* Problem requirements *
These records contain pictures, which must be left out; copy exactly the lines from the one with "pink plate E8:F8" up to and including the one with "pink plate H6:H9 level 2 -> none".

** Material to process follows **

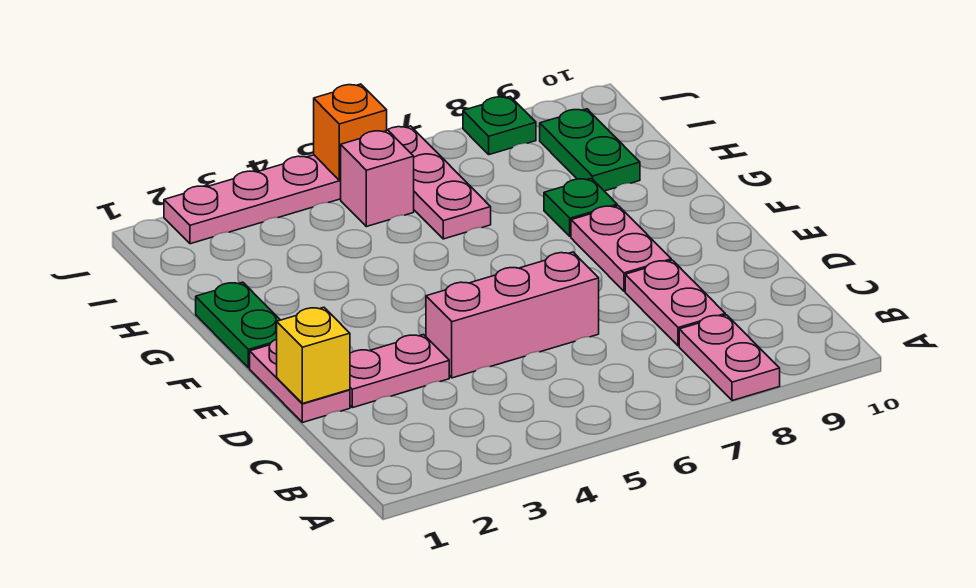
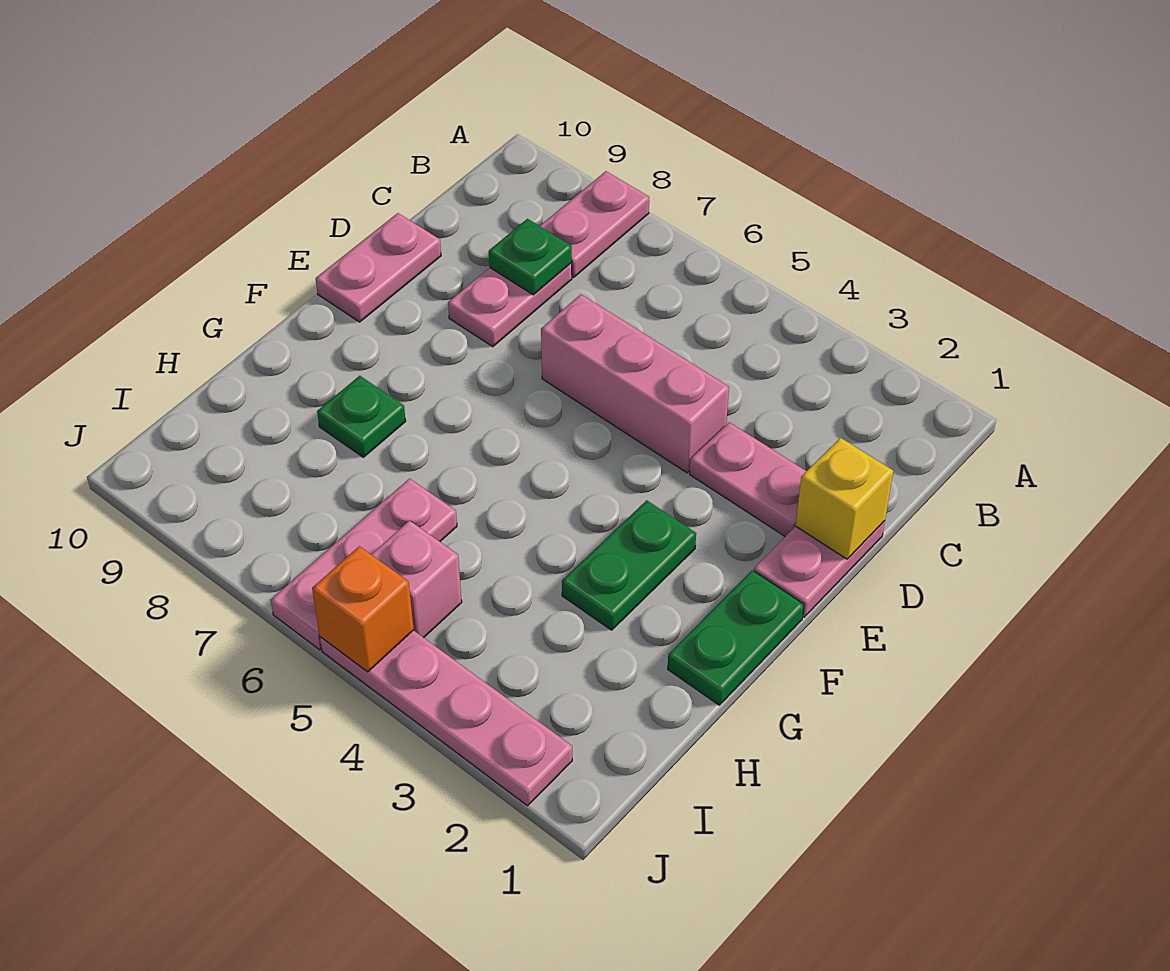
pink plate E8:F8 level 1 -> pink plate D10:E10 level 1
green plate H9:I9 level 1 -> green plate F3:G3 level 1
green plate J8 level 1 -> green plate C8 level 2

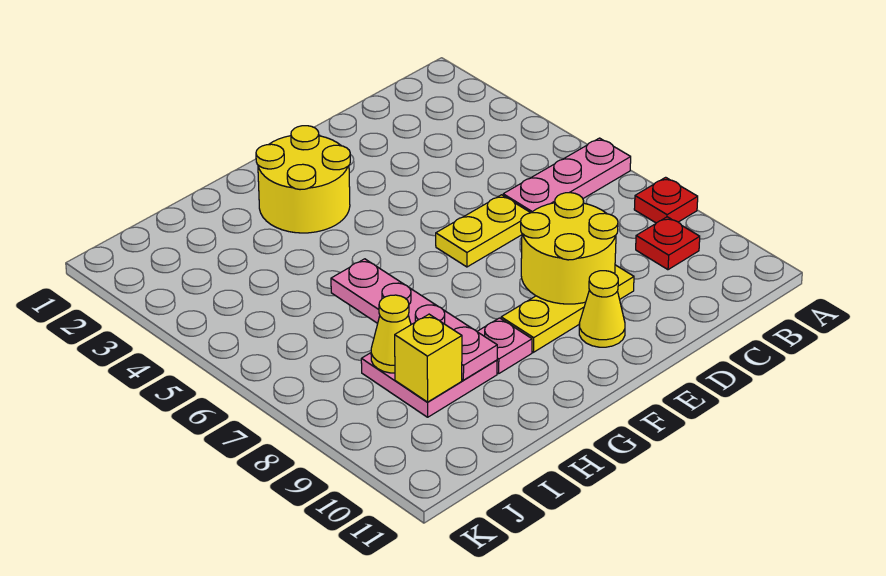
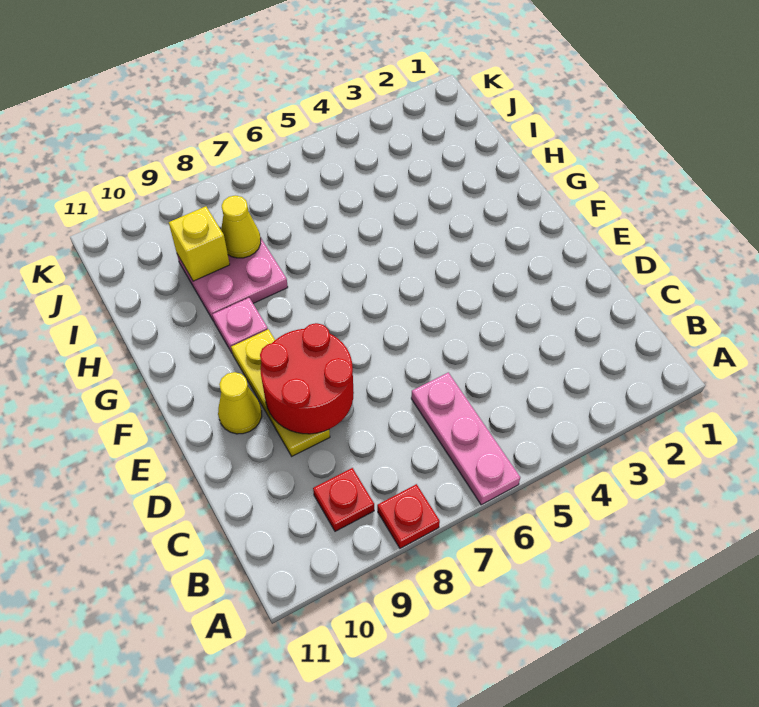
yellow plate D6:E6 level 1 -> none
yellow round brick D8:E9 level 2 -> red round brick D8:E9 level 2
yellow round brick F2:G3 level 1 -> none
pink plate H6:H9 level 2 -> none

** End of Material to process **
** Material to process follows **

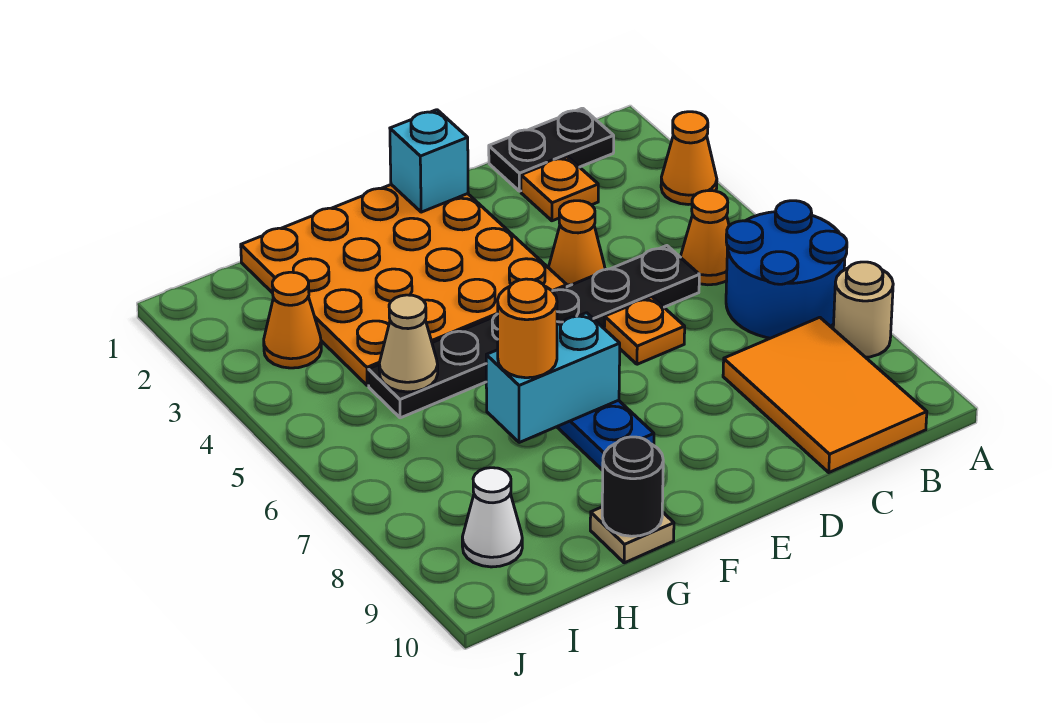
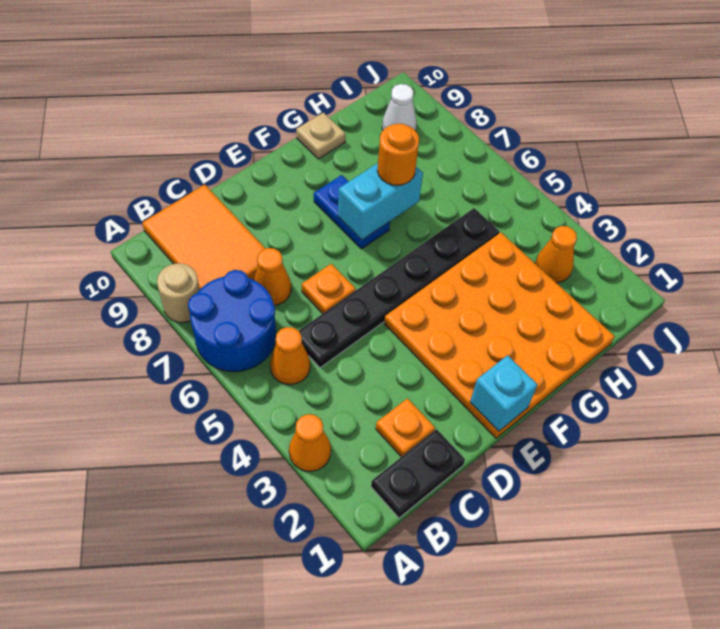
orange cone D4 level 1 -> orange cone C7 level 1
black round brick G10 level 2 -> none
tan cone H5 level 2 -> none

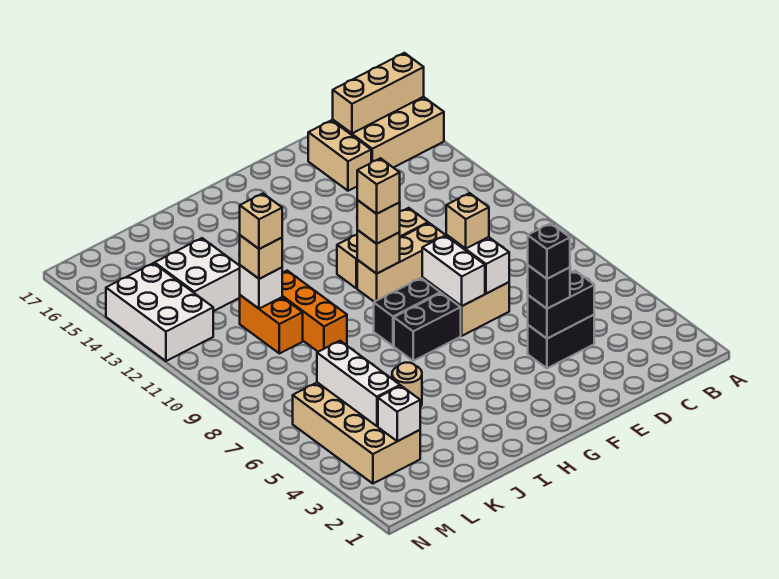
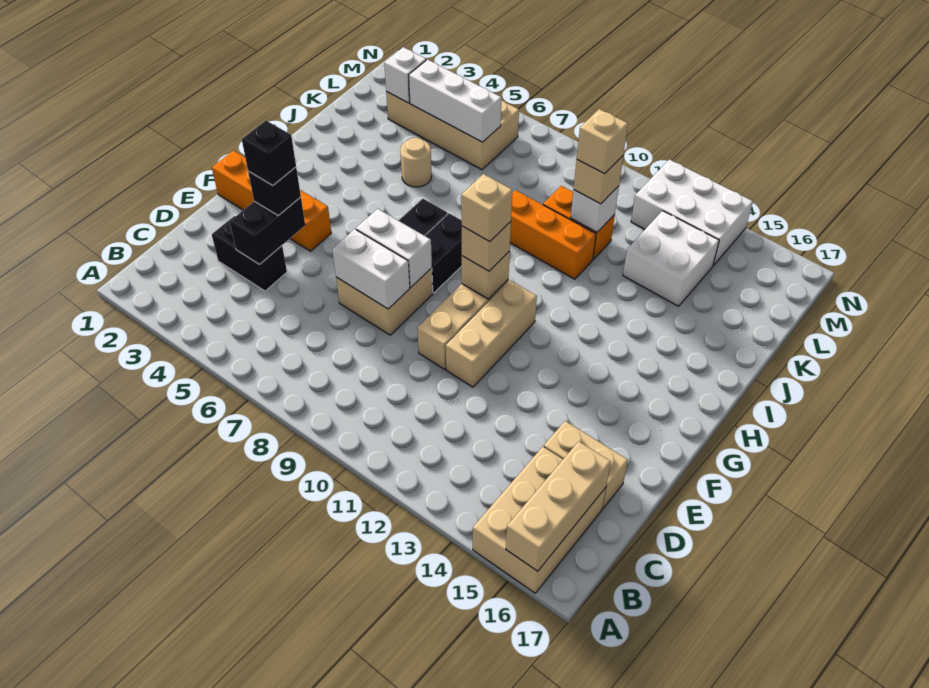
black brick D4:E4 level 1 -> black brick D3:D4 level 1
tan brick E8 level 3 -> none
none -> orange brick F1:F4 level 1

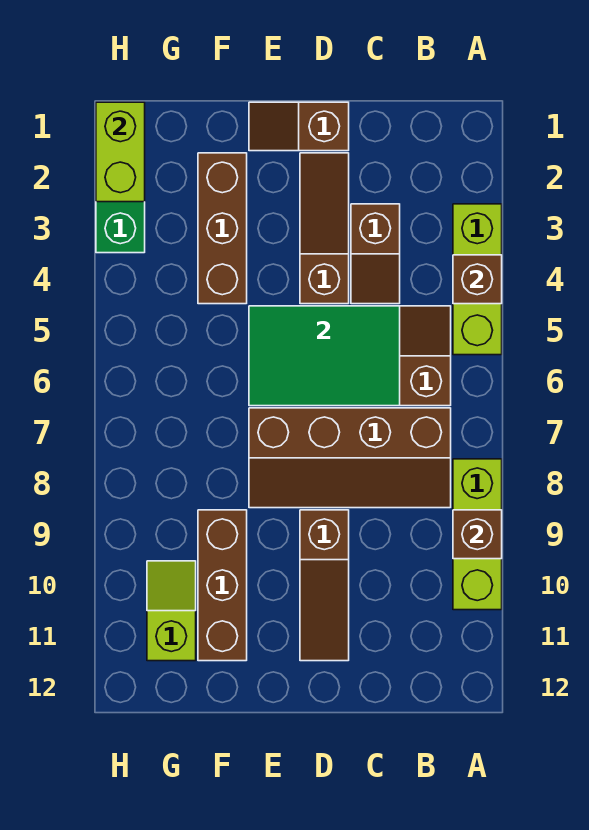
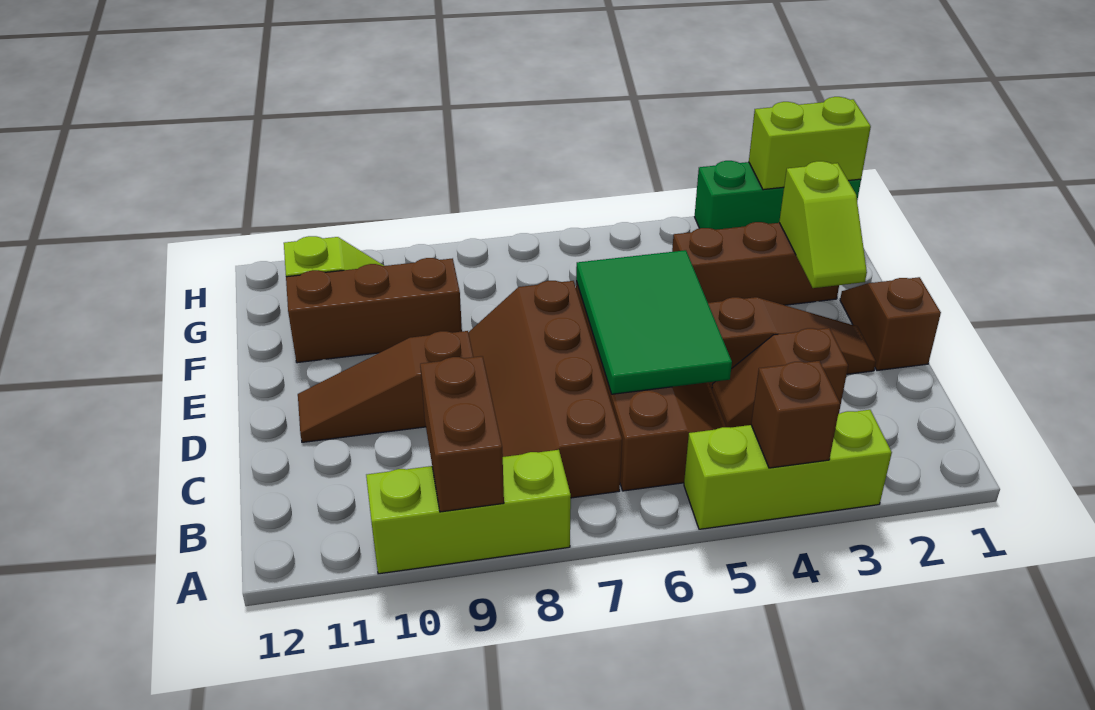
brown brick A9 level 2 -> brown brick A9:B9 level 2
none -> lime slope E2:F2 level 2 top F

** End of Material to process **

* Output *
pink plate E8:F8 level 1 -> pink plate D10:E10 level 1
green plate H9:I9 level 1 -> green plate F3:G3 level 1
green plate J8 level 1 -> green plate C8 level 2

yellow plate D6:E6 level 1 -> none
yellow round brick D8:E9 level 2 -> red round brick D8:E9 level 2
yellow round brick F2:G3 level 1 -> none
pink plate H6:H9 level 2 -> none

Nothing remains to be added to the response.